* EXERCISE BRIEF
Which lines should be repeated? Exactly the one containing "none -> grey plate C6 level 2" and every line after it through the end of the entries below.

* DATA
>>>>
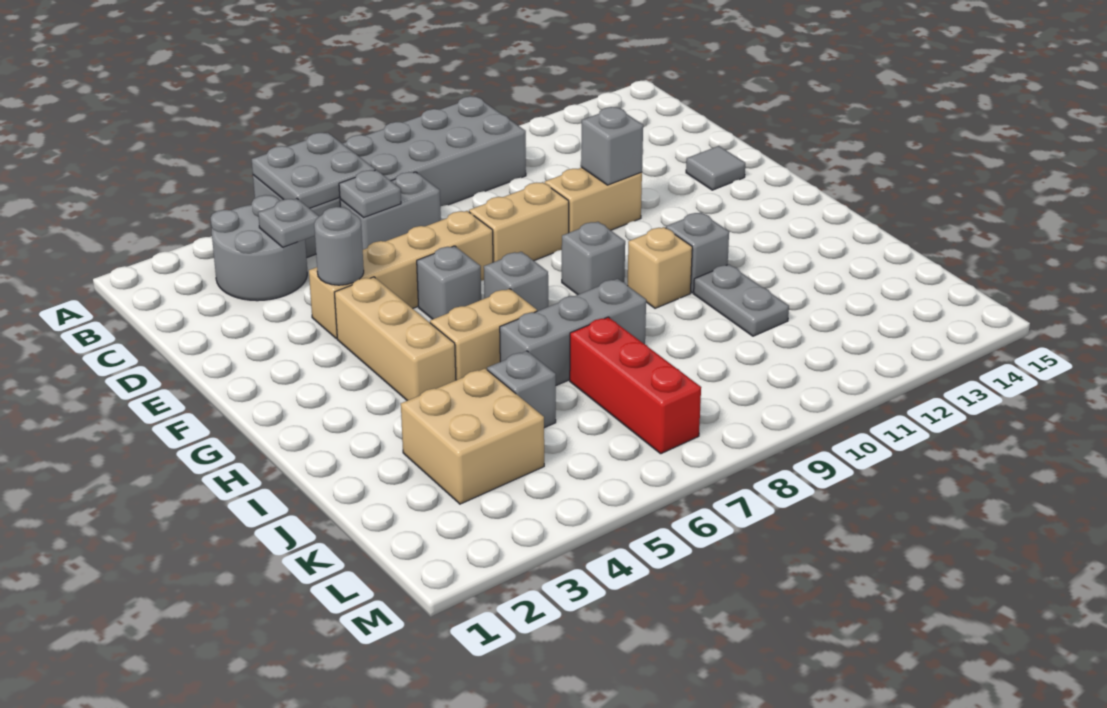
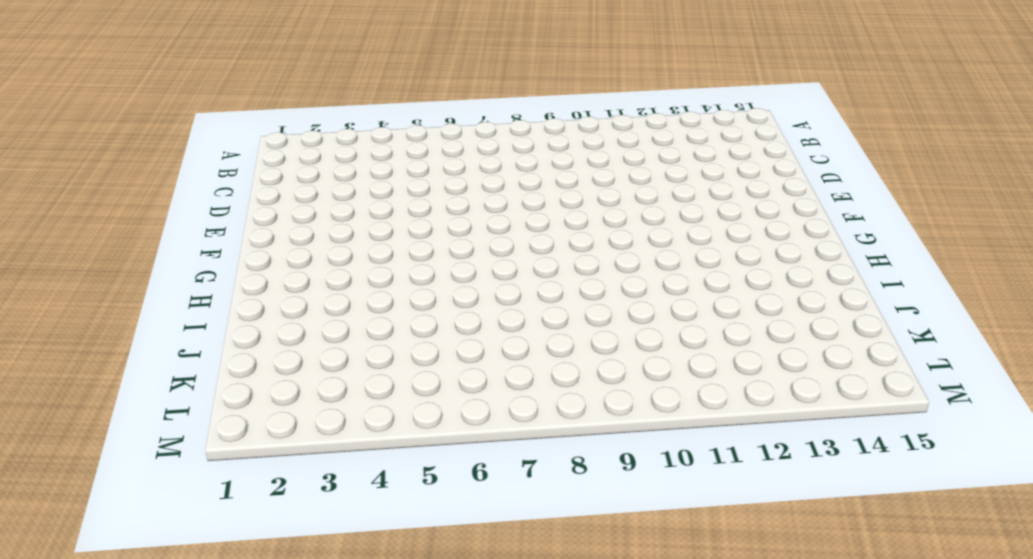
none -> grey brick A5:B10 level 1
none -> grey round brick B3:C4 level 1
none -> grey brick C6:C7 level 1

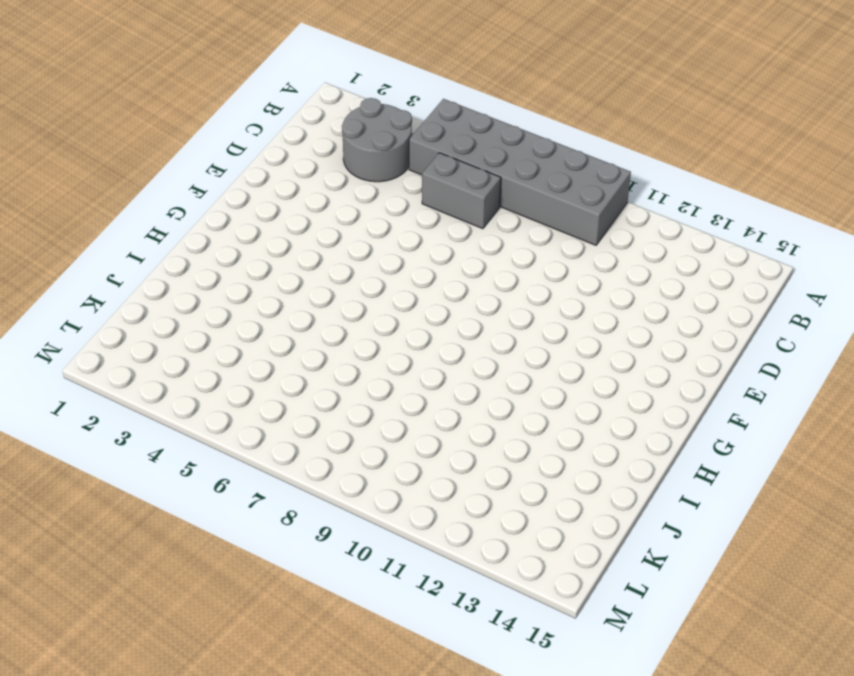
none -> tan brick E4:E7 level 1
none -> tan brick E8:E9 level 1
none -> tan brick E10:E11 level 1

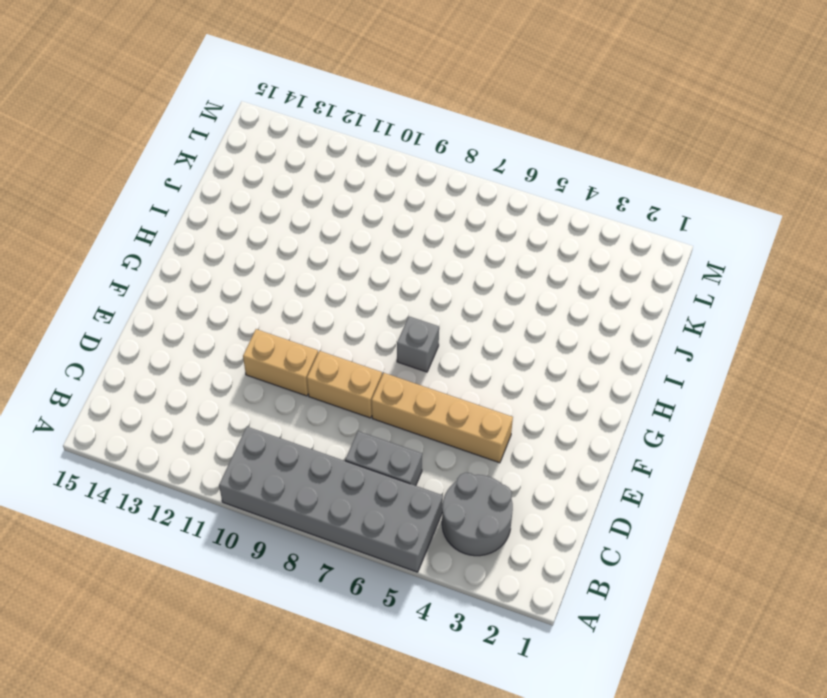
none -> grey tile E14 level 1
none -> tan brick F4:H4 level 1
none -> grey brick F6 level 1

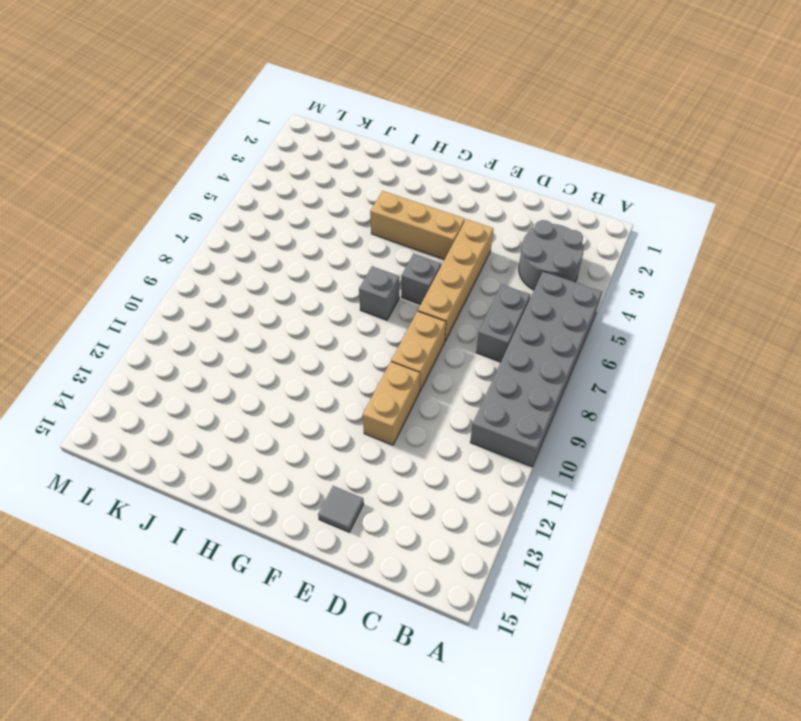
none -> grey brick G9 level 1
none -> tan brick H5:H6 level 1
none -> tan brick H10 level 1

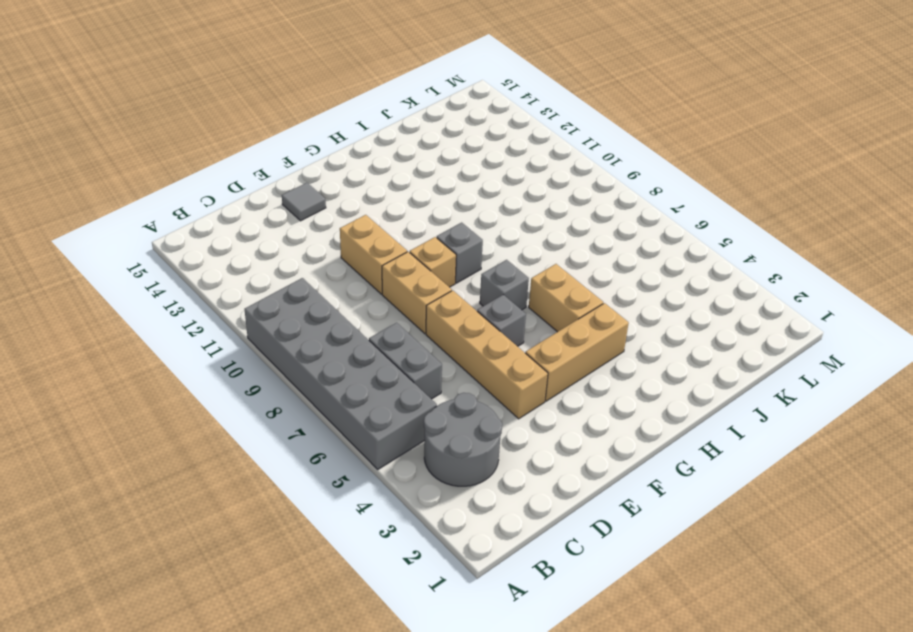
tan brick F9 level 1 -> tan brick H10 level 1
none -> grey brick H11 level 1
none -> grey brick I6:I8 level 1
none -> grey plate I11:J11 level 1

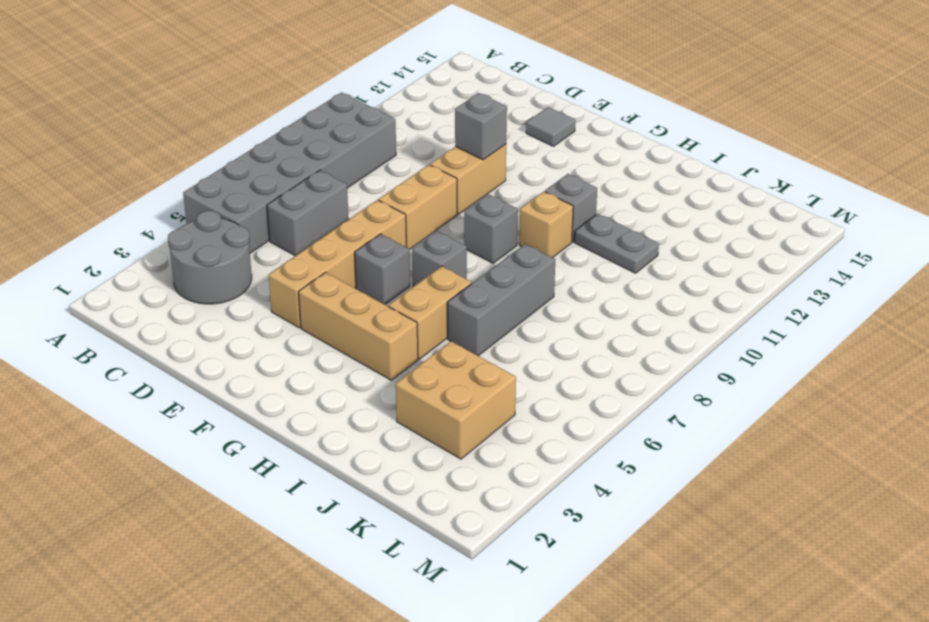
none -> grey brick J5 level 1
none -> red brick J7:L7 level 1
none -> grey plate A5:B6 level 2

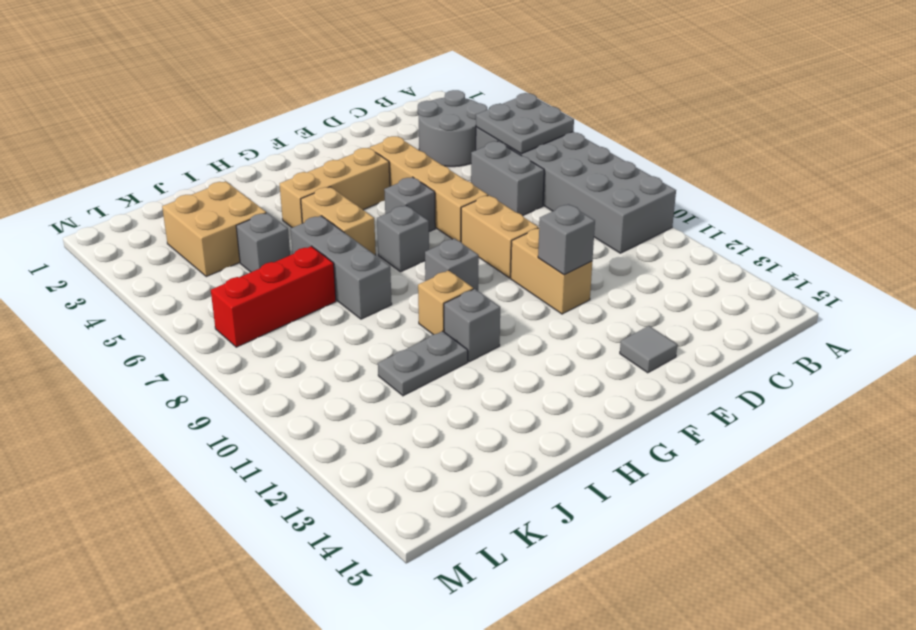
none -> grey plate C4 level 2
none -> grey plate C6 level 2
none -> grey round brick E4 level 2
<<<<
* EXERCISE SOLUTION
none -> grey plate C6 level 2
none -> grey round brick E4 level 2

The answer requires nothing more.